▸ Work task: Repeat only the lines below from the one that contains "none -> tan slope C8:D9 level 1 top 8" through the final line, exactly. Omit pictures.

▸ Records supplied:
<<<<

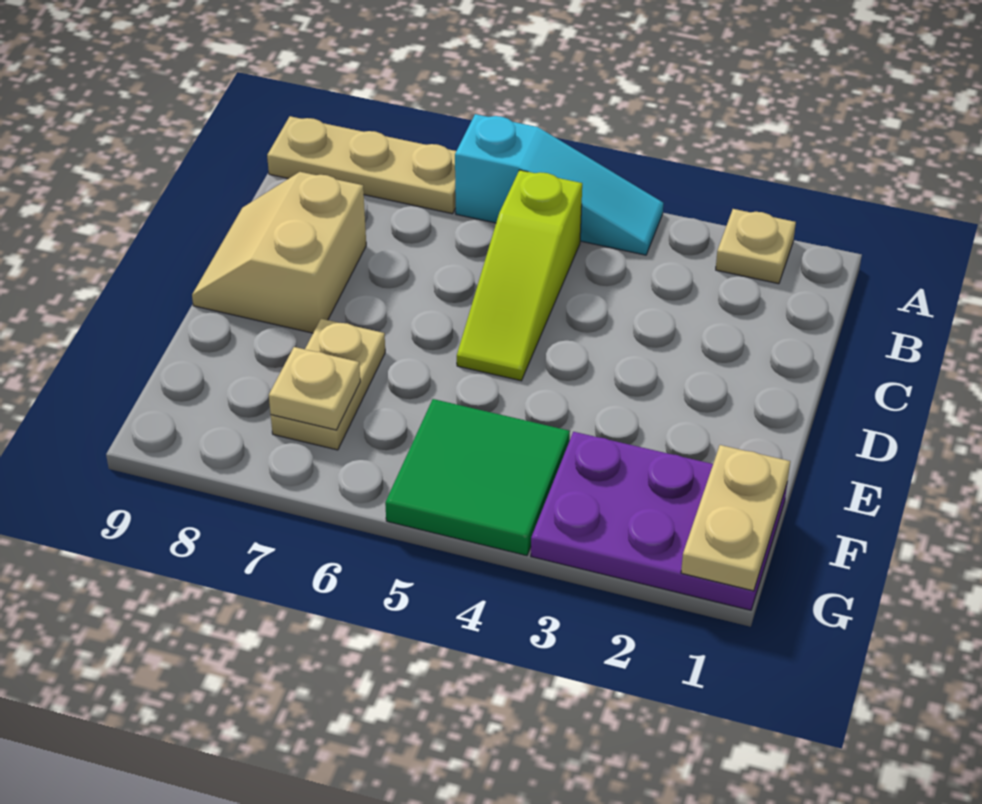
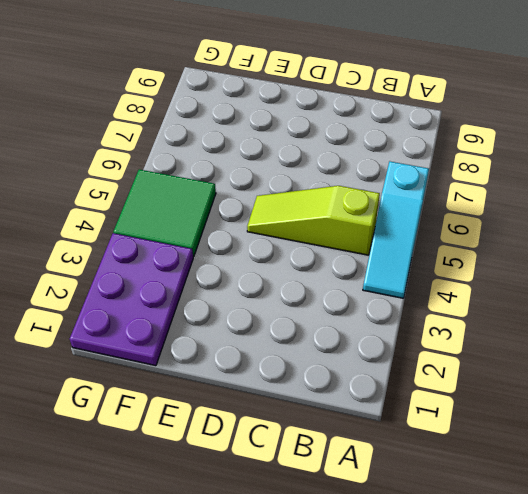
none -> tan plate A2 level 1
none -> tan plate A7:A9 level 1

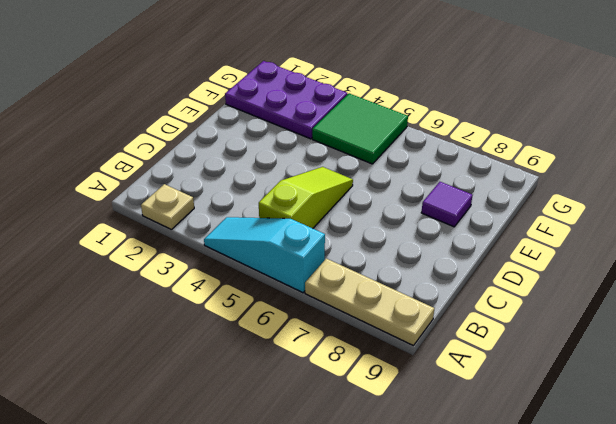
purple tile E8 level 1 -> none
none -> tan slope C8:D9 level 1 top 8
none -> tan plate E7:F7 level 1

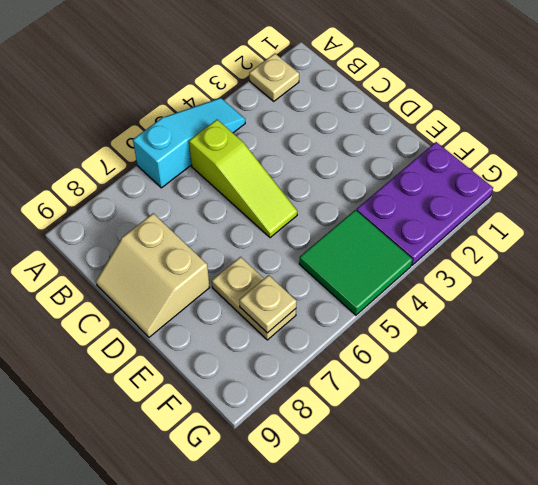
none -> tan plate A7:A9 level 1
none -> tan plate F1:G1 level 2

>>>>

▸ Task result:
none -> tan slope C8:D9 level 1 top 8
none -> tan plate E7:F7 level 1

none -> tan plate A7:A9 level 1
none -> tan plate F1:G1 level 2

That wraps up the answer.